→ **STATED GOAL**:
Write out every line of the material exactly as it appears.
----------------------------------------
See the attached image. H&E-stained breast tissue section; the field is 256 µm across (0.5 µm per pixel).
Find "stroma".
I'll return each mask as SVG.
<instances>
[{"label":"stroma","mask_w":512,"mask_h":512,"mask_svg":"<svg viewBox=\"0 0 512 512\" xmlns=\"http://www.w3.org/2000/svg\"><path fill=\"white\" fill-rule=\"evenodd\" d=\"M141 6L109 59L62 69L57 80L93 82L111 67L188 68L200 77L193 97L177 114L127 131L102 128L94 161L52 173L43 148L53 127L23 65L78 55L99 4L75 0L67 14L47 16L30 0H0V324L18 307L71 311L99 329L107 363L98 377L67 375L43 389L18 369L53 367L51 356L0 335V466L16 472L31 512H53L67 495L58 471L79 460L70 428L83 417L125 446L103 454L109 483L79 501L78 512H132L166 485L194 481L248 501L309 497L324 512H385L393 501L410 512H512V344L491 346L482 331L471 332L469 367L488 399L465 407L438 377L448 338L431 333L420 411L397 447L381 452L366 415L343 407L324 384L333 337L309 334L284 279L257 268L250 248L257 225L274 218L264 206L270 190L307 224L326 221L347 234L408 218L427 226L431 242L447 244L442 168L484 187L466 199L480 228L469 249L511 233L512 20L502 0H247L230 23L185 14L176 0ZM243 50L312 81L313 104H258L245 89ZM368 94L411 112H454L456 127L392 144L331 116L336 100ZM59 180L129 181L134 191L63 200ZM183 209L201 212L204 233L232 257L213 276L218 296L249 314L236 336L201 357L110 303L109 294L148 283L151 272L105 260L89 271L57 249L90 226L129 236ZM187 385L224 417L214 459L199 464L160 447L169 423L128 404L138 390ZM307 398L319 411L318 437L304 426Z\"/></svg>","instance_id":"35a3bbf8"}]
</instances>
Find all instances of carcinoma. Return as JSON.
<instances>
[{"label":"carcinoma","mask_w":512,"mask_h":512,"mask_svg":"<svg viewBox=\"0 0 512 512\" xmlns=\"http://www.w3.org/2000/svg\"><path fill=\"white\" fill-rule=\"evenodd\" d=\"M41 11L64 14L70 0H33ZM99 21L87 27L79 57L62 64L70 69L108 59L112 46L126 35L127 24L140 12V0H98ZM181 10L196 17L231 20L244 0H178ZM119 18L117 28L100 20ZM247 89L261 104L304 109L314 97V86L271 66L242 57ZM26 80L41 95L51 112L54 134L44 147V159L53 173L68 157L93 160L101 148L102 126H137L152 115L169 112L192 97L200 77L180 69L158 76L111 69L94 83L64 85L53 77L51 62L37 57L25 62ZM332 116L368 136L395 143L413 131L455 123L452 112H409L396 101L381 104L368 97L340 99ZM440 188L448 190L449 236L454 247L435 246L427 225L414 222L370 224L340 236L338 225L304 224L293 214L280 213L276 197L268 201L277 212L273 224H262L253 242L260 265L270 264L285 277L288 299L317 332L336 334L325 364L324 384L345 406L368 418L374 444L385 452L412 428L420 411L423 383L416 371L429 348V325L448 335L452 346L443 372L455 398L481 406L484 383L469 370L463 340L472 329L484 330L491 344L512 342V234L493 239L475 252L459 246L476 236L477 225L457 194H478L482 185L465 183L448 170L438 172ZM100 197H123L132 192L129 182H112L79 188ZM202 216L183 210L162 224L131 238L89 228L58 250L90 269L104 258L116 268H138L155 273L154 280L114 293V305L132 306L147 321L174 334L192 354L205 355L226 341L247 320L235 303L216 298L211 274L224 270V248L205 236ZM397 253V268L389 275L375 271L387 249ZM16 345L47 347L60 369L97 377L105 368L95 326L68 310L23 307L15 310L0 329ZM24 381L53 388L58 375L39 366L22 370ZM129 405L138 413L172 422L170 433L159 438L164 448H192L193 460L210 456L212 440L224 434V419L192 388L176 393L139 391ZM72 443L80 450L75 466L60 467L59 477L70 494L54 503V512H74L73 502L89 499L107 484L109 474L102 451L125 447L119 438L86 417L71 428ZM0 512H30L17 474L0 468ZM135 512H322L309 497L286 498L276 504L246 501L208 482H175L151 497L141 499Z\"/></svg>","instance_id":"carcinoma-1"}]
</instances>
----------------------------------------
→ **SOLUTION BELOW**:
See the attached image. H&E-stained breast tissue section; the field is 256 µm across (0.5 µm per pixel).
Find "stroma".
I'll return each mask as SVG.
<instances>
[{"label":"stroma","mask_w":512,"mask_h":512,"mask_svg":"<svg viewBox=\"0 0 512 512\" xmlns=\"http://www.w3.org/2000/svg\"><path fill=\"white\" fill-rule=\"evenodd\" d=\"M141 6L109 59L62 69L57 80L93 82L111 67L188 68L200 77L193 97L177 114L127 131L102 128L94 161L52 173L43 148L53 127L23 65L78 55L99 4L75 0L67 14L47 16L30 0H0V324L18 307L71 311L99 329L107 363L98 377L67 375L43 389L18 369L53 367L51 356L0 335V466L16 472L31 512H53L67 495L58 471L79 460L70 428L83 417L125 446L103 454L109 483L79 501L78 512H132L166 485L194 481L248 501L309 497L324 512H385L393 501L410 512H512V344L491 346L482 331L471 332L469 367L488 399L465 407L438 377L448 338L431 333L420 411L397 447L381 452L366 415L343 407L324 384L333 337L309 334L284 279L257 268L250 248L257 225L274 218L264 206L270 190L307 224L326 221L347 234L408 218L427 226L431 242L447 244L442 168L484 187L466 199L480 228L469 249L511 233L512 20L502 0H247L230 23L185 14L176 0ZM243 50L312 81L313 104H258L245 89ZM368 94L411 112H454L456 127L392 144L331 116L336 100ZM59 180L129 181L134 191L63 200ZM183 209L201 212L204 233L232 257L213 276L218 296L249 314L236 336L201 357L110 303L109 294L148 283L151 272L105 260L89 271L57 249L90 226L129 236ZM187 385L224 417L214 459L199 464L160 447L169 423L128 404L138 390ZM307 398L319 411L318 437L304 426Z\"/></svg>","instance_id":"35a3bbf8"}]
</instances>
Find all instances of carcinoma. Return as JSON.
<instances>
[{"label":"carcinoma","mask_w":512,"mask_h":512,"mask_svg":"<svg viewBox=\"0 0 512 512\" xmlns=\"http://www.w3.org/2000/svg\"><path fill=\"white\" fill-rule=\"evenodd\" d=\"M41 11L64 14L70 0H33ZM99 21L87 27L79 57L62 64L70 69L108 59L112 46L126 35L127 24L140 12V0H98ZM181 10L196 17L231 20L244 0H178ZM119 18L117 28L100 20ZM247 89L261 104L304 109L314 97V86L271 66L242 57ZM26 80L41 95L51 112L54 134L44 147V159L53 173L68 157L93 160L101 148L102 126H137L152 115L169 112L192 97L200 77L180 69L158 76L111 69L94 83L64 85L53 77L51 62L37 57L25 62ZM332 116L368 136L395 143L413 131L455 123L452 112H409L396 101L381 104L368 97L340 99ZM440 188L448 190L449 236L454 247L435 246L427 225L414 222L370 224L340 236L338 225L304 224L293 214L280 213L276 197L268 201L277 212L273 224H262L253 242L260 265L270 264L285 277L288 299L317 332L336 334L325 364L324 384L345 406L368 418L374 444L385 452L412 428L420 411L423 383L416 371L429 348V325L448 335L452 346L443 372L455 398L481 406L484 383L469 370L463 340L472 329L484 330L491 344L512 342V234L493 239L475 252L459 246L476 236L477 225L457 194H478L482 185L465 183L448 170L438 172ZM100 197H123L132 192L129 182H112L79 188ZM202 216L183 210L162 224L131 238L89 228L58 250L90 269L104 258L116 268H138L155 273L154 280L114 293V305L132 306L147 321L174 334L192 354L205 355L226 341L247 320L235 303L216 298L211 274L224 270V248L205 236ZM397 253V268L389 275L375 271L387 249ZM16 345L47 347L60 369L97 377L105 368L95 326L68 310L23 307L15 310L0 329ZM24 381L53 388L58 375L39 366L22 370ZM129 405L138 413L172 422L170 433L159 438L164 448H192L193 460L210 456L212 440L224 434V419L192 388L176 393L139 391ZM72 443L80 450L75 466L60 467L59 477L70 494L54 503V512H74L73 502L89 499L107 484L109 474L102 451L125 447L119 438L86 417L71 428ZM0 512H30L17 474L0 468ZM135 512H322L309 497L286 498L276 504L246 501L208 482H175L151 497L141 499Z\"/></svg>","instance_id":"carcinoma-1"}]
</instances>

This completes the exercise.